### Scene comparison data
↓
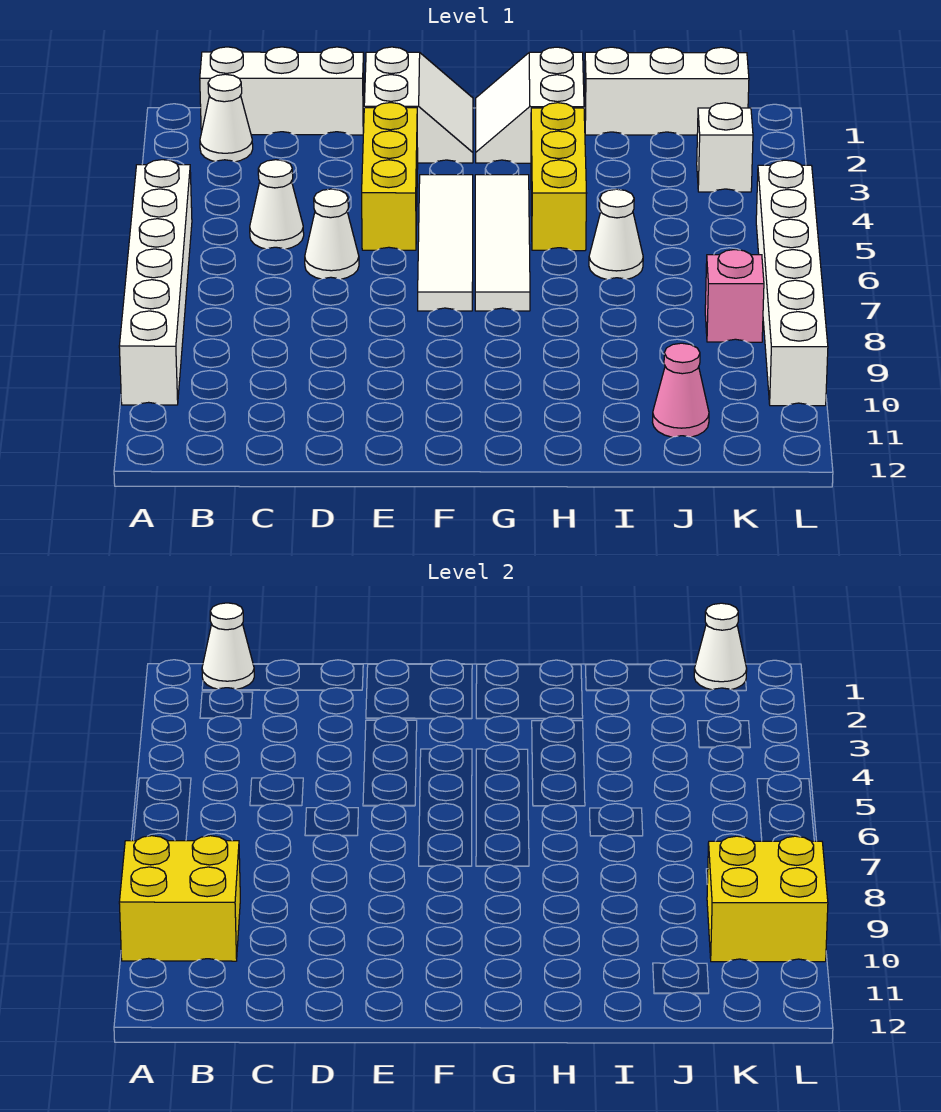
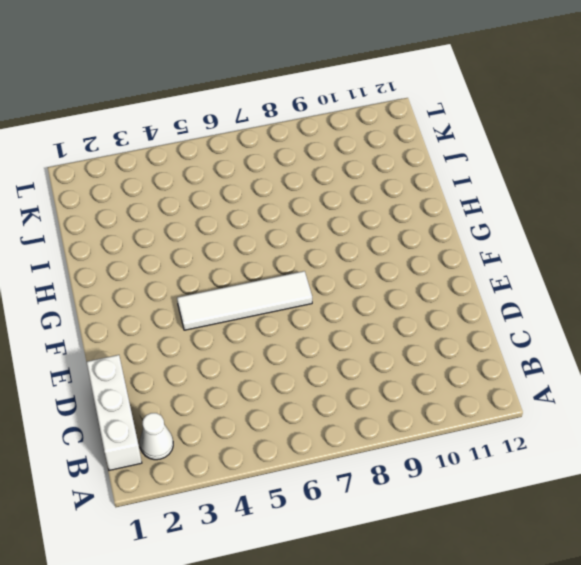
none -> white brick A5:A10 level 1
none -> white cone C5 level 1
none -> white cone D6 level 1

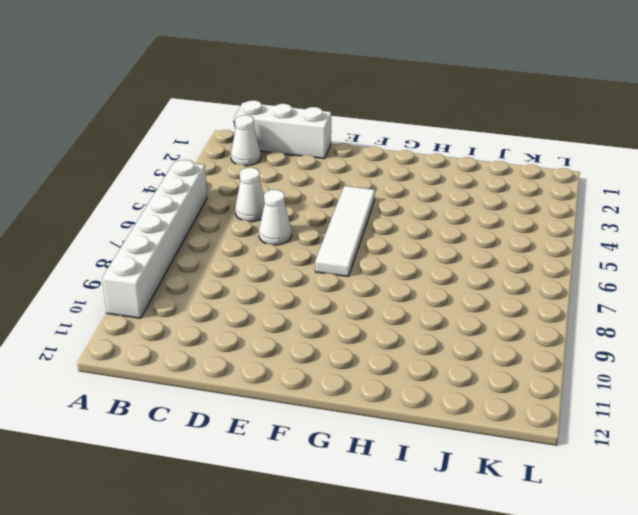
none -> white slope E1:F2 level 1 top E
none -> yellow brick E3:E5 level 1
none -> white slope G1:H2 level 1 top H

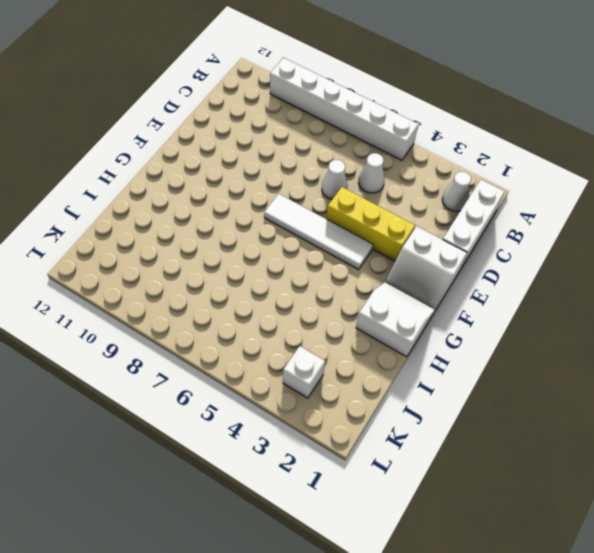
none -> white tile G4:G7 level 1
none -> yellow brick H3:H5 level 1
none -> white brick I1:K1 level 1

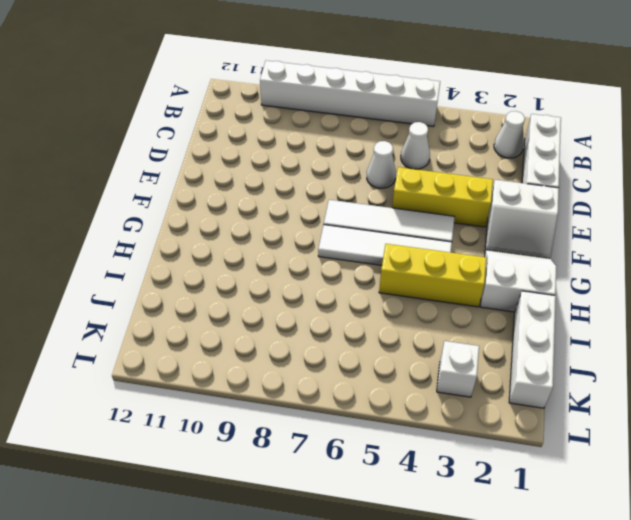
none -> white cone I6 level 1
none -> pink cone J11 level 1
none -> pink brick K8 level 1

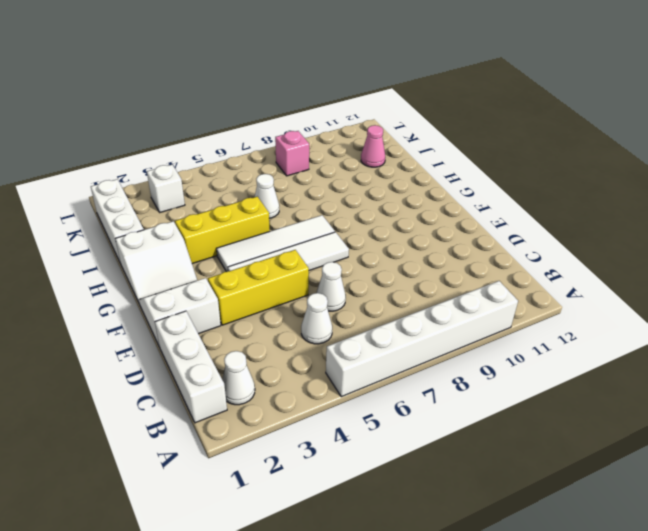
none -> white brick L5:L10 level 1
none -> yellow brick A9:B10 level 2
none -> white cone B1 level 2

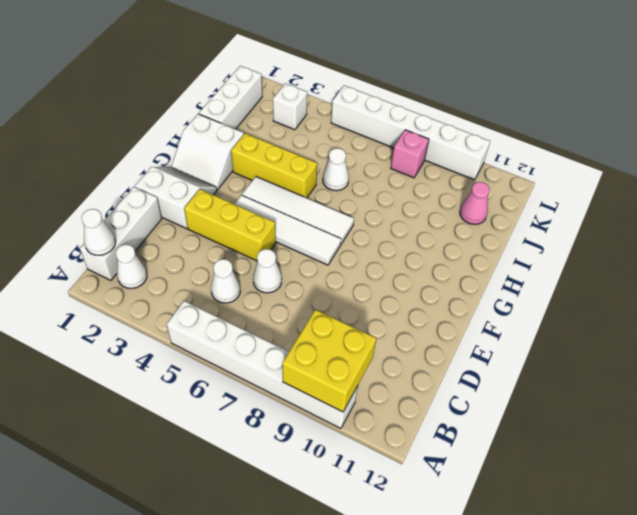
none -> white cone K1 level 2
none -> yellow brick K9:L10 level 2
↑
### Exercise directions
Report how many lines of the data above include "slope", giving the number and no other words.

### Answer for the task
2